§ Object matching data
◆ ◆ ◆ ◆ ◆

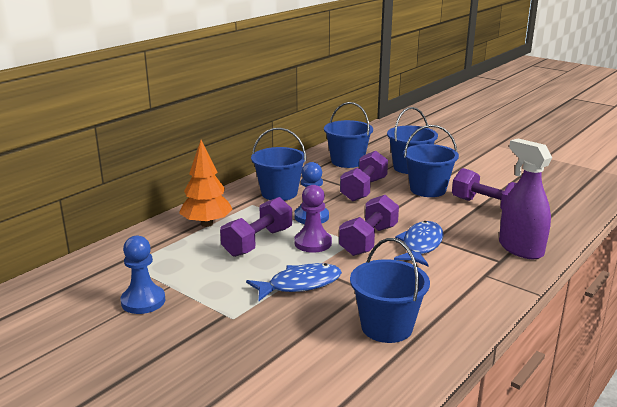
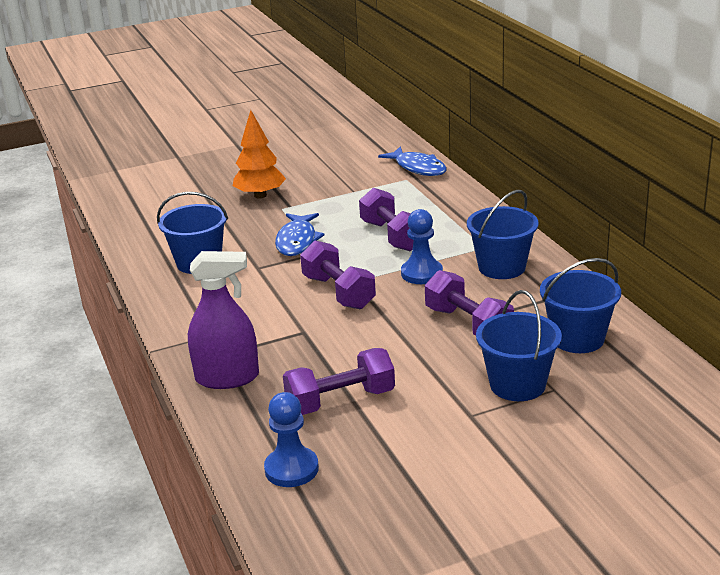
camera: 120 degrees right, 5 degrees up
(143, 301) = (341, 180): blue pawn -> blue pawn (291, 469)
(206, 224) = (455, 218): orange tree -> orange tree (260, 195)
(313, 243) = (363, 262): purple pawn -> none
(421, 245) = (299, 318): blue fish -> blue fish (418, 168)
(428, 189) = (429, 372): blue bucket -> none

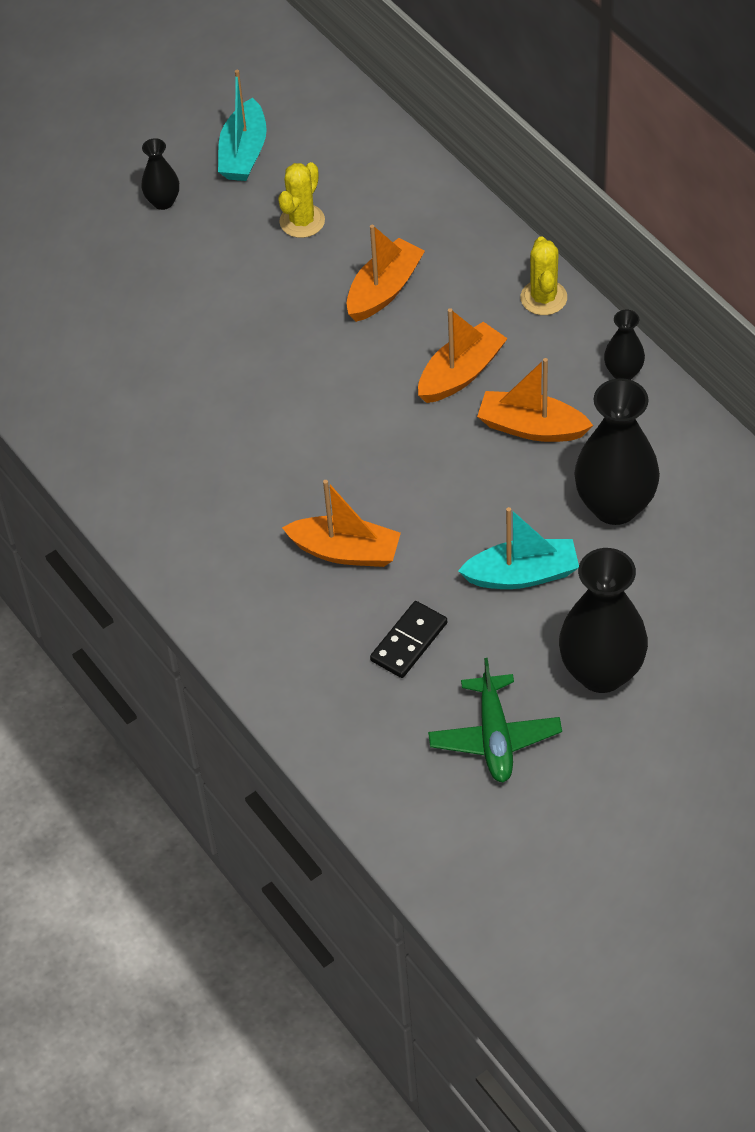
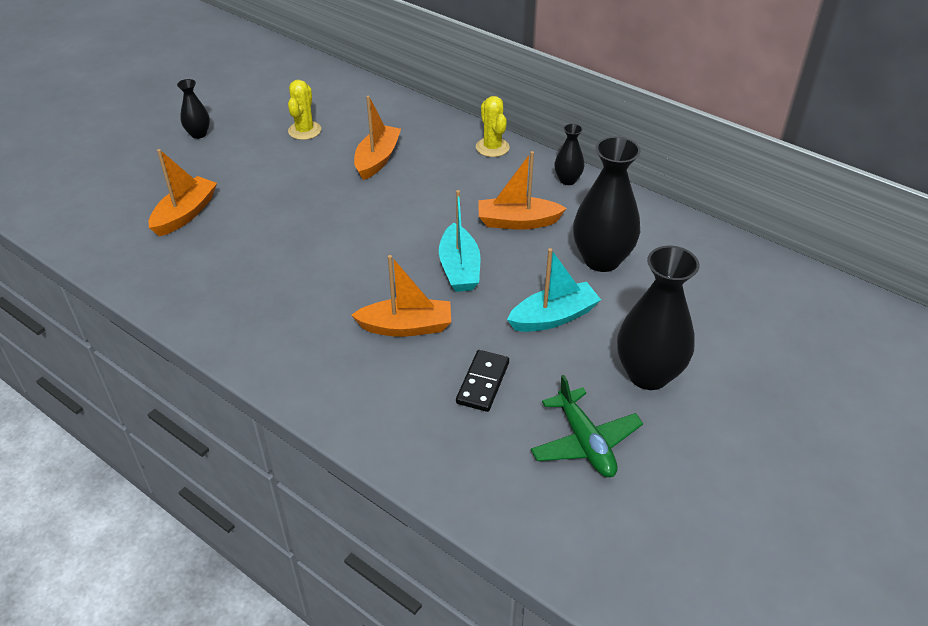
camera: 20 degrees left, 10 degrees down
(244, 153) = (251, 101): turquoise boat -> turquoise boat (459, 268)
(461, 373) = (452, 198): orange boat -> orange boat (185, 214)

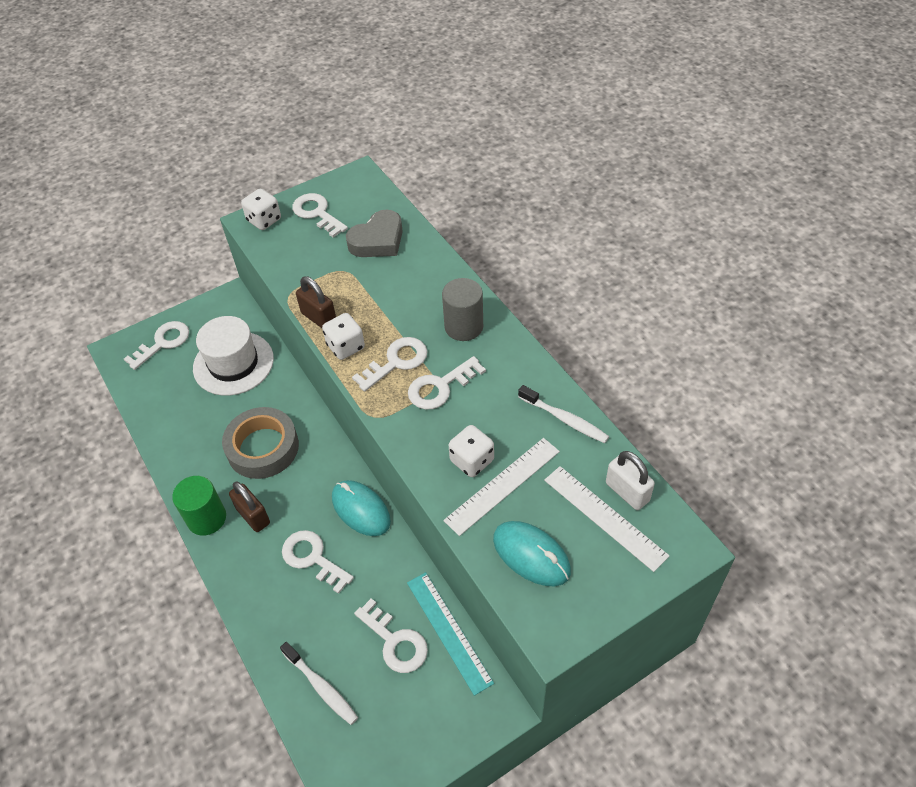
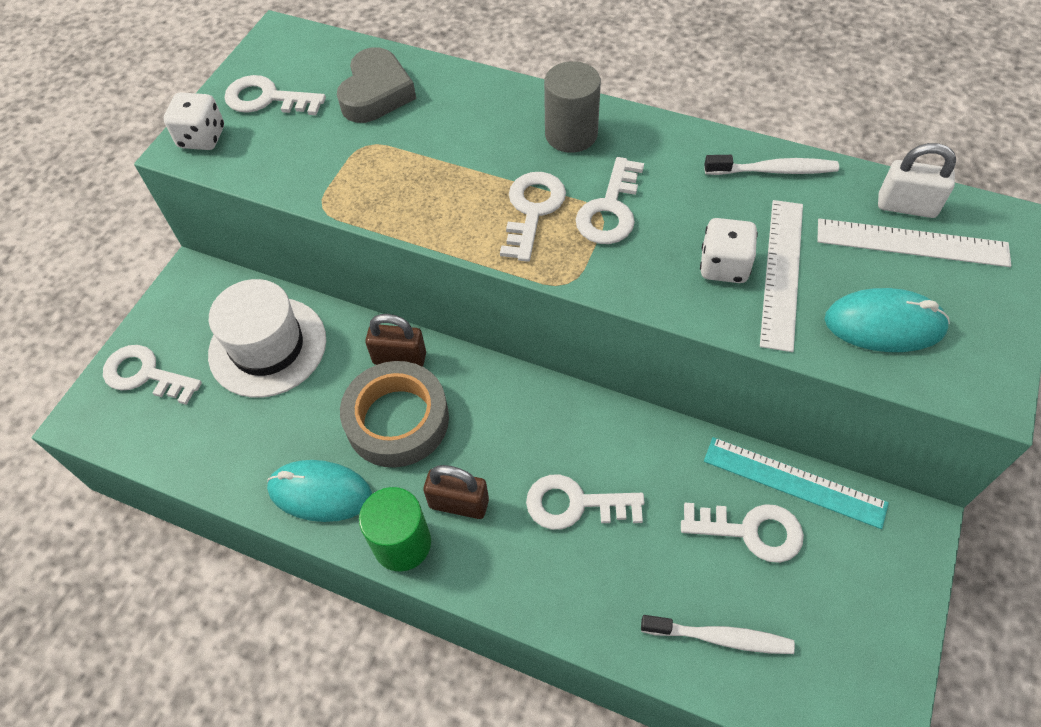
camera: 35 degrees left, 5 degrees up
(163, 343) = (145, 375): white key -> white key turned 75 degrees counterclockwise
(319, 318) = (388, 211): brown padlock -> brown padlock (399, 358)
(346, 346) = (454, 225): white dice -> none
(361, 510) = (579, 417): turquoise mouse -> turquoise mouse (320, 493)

◆ ◆ ◆ ◆ ◆

§ WORK ITEM
Begin the copy at the line containing "(244, 153) = (251, 101): turquoise" and end it at the last line of the records; transcribe exactly and exclude pictures.

§ EXERCISE SOLUTION
(244, 153) = (251, 101): turquoise boat -> turquoise boat (459, 268)
(461, 373) = (452, 198): orange boat -> orange boat (185, 214)

camera: 35 degrees left, 5 degrees up
(163, 343) = (145, 375): white key -> white key turned 75 degrees counterclockwise
(319, 318) = (388, 211): brown padlock -> brown padlock (399, 358)
(346, 346) = (454, 225): white dice -> none
(361, 510) = (579, 417): turquoise mouse -> turquoise mouse (320, 493)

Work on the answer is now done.